* **WORK INSTRUCTION**:
Locate the string "lime" in the records below. Copy every line where it occurs.

* **THE DATA**:
--------
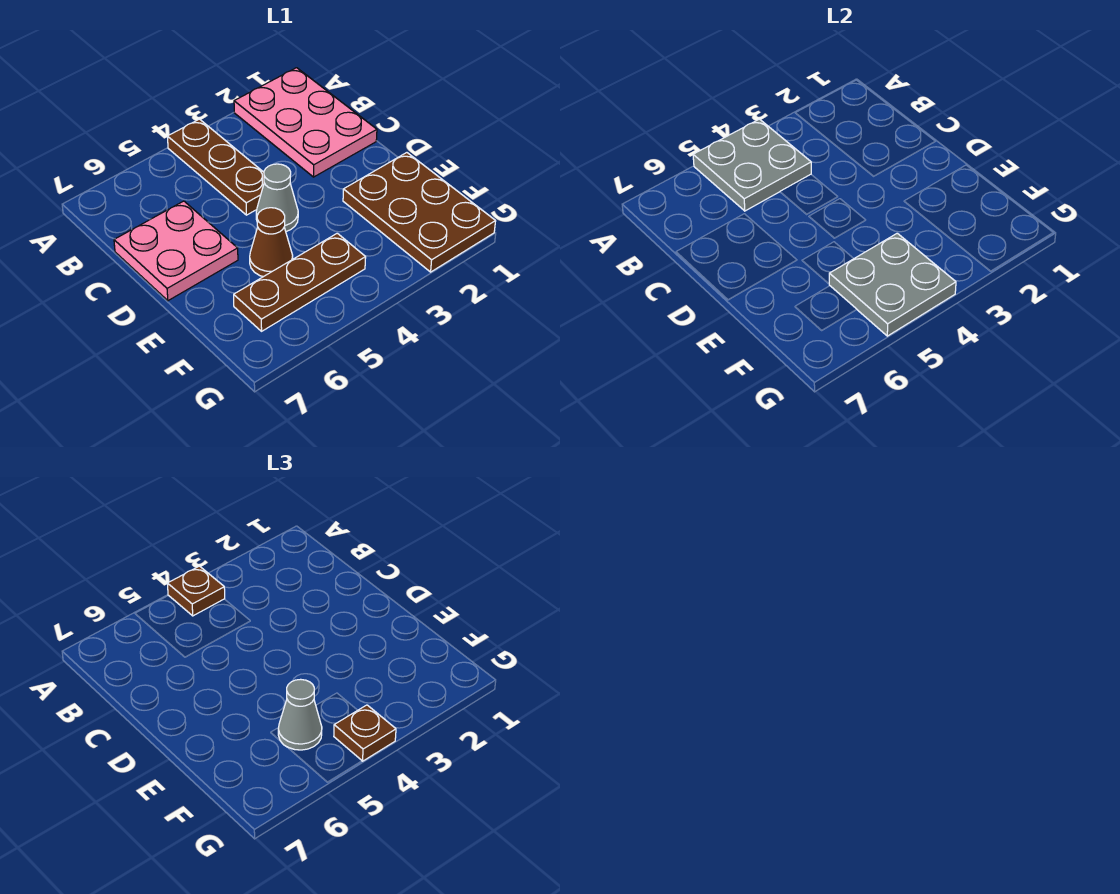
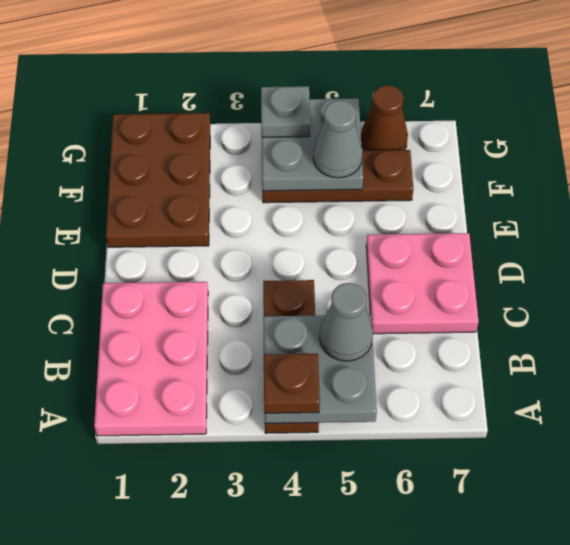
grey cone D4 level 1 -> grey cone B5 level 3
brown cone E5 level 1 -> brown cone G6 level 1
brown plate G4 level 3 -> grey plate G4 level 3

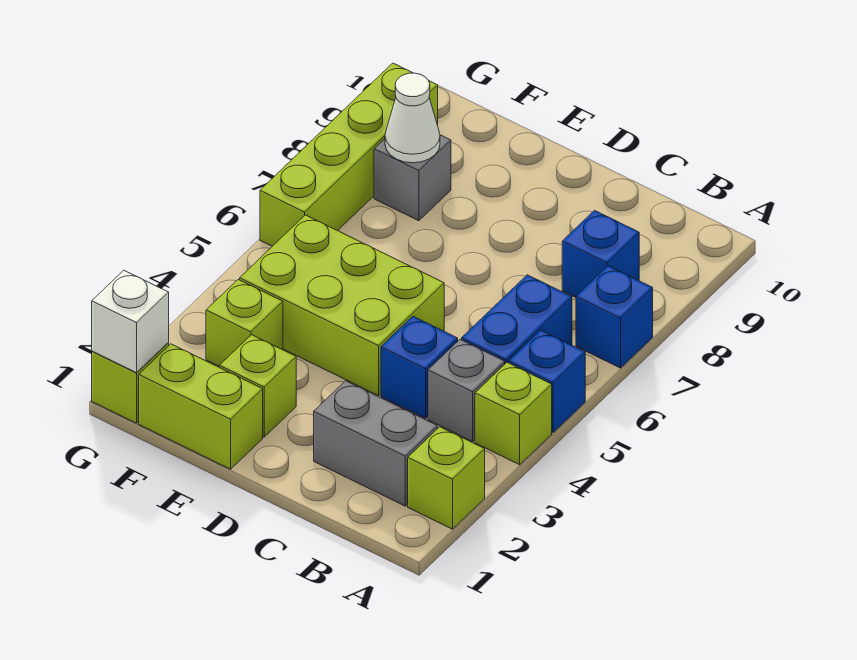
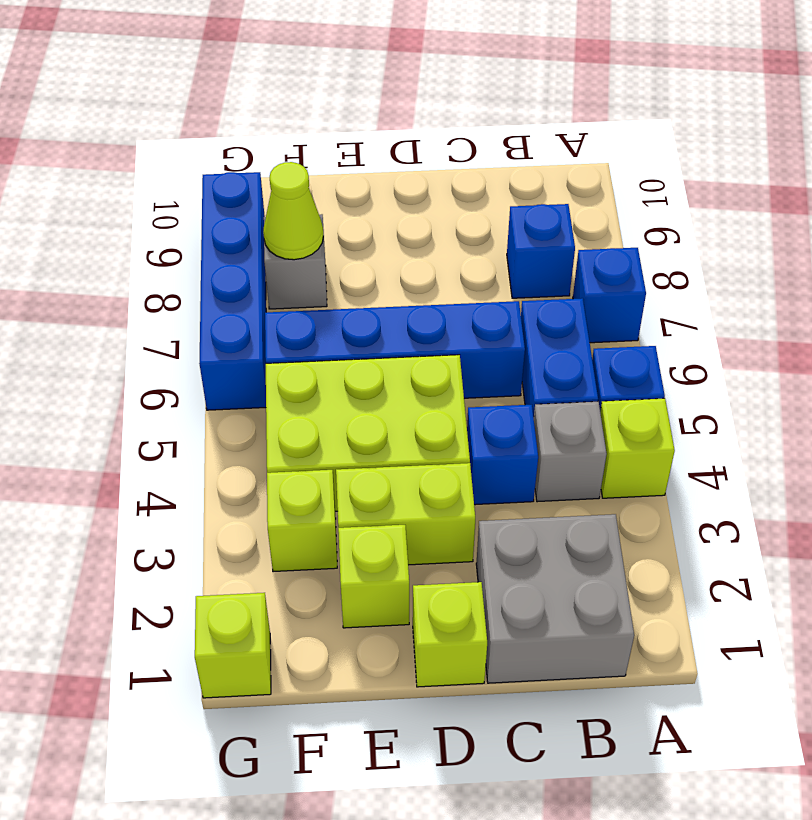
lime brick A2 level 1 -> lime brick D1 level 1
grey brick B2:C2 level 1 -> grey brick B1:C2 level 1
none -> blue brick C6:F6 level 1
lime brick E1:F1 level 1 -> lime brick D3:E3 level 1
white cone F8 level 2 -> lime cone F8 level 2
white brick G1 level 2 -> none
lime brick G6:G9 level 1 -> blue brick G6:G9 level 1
--------
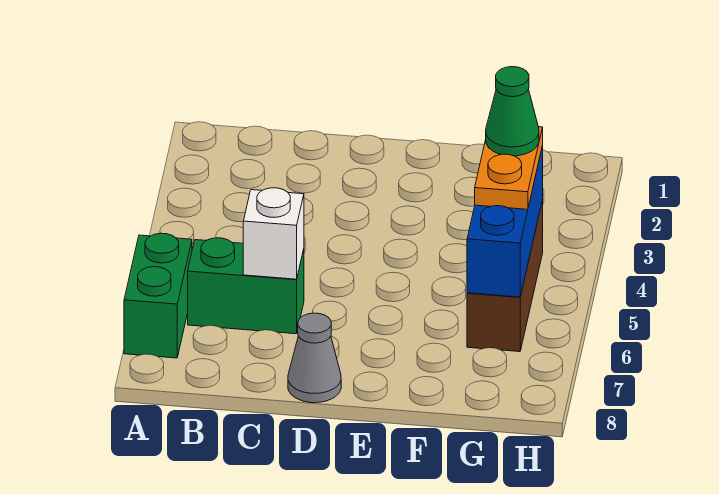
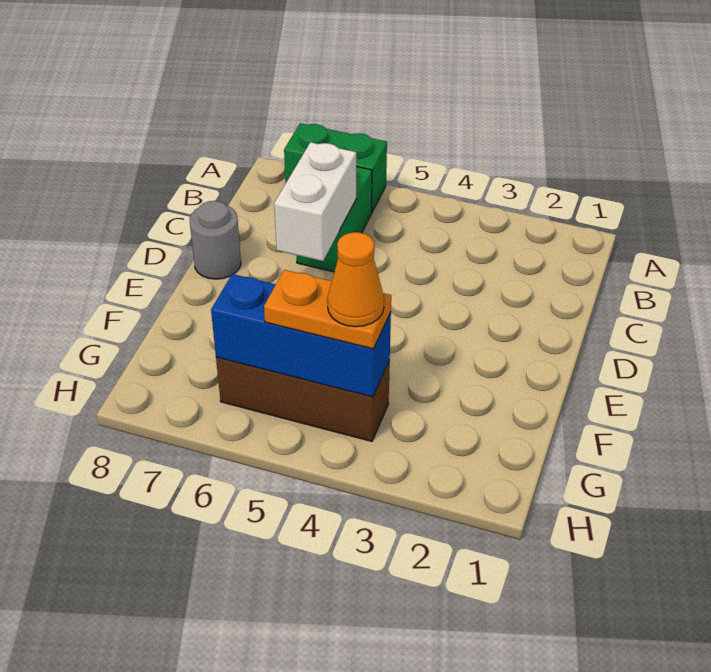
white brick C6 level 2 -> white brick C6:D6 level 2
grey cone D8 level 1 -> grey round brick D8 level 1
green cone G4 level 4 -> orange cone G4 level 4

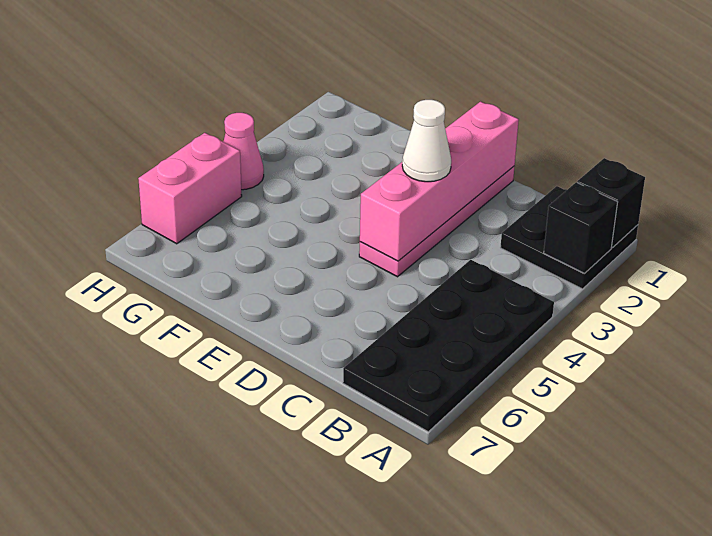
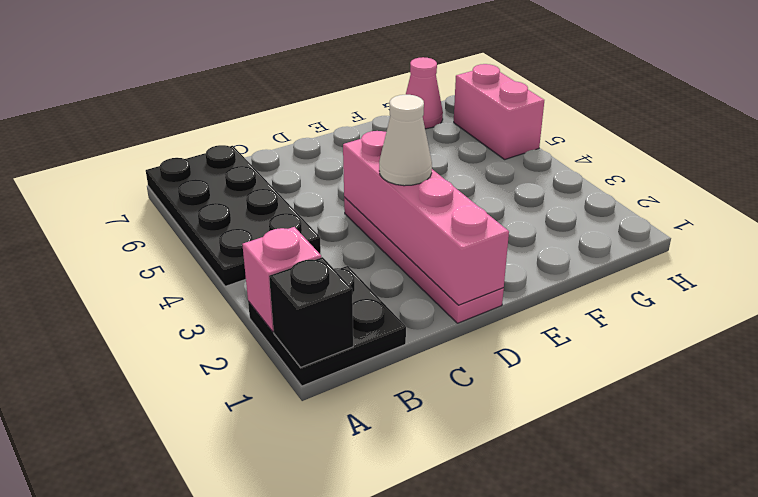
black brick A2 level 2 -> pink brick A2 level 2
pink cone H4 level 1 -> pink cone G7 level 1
--------
* **PROBLEM SOLUTION**:
lime brick A2 level 1 -> lime brick D1 level 1
lime brick E1:F1 level 1 -> lime brick D3:E3 level 1
white cone F8 level 2 -> lime cone F8 level 2
lime brick G6:G9 level 1 -> blue brick G6:G9 level 1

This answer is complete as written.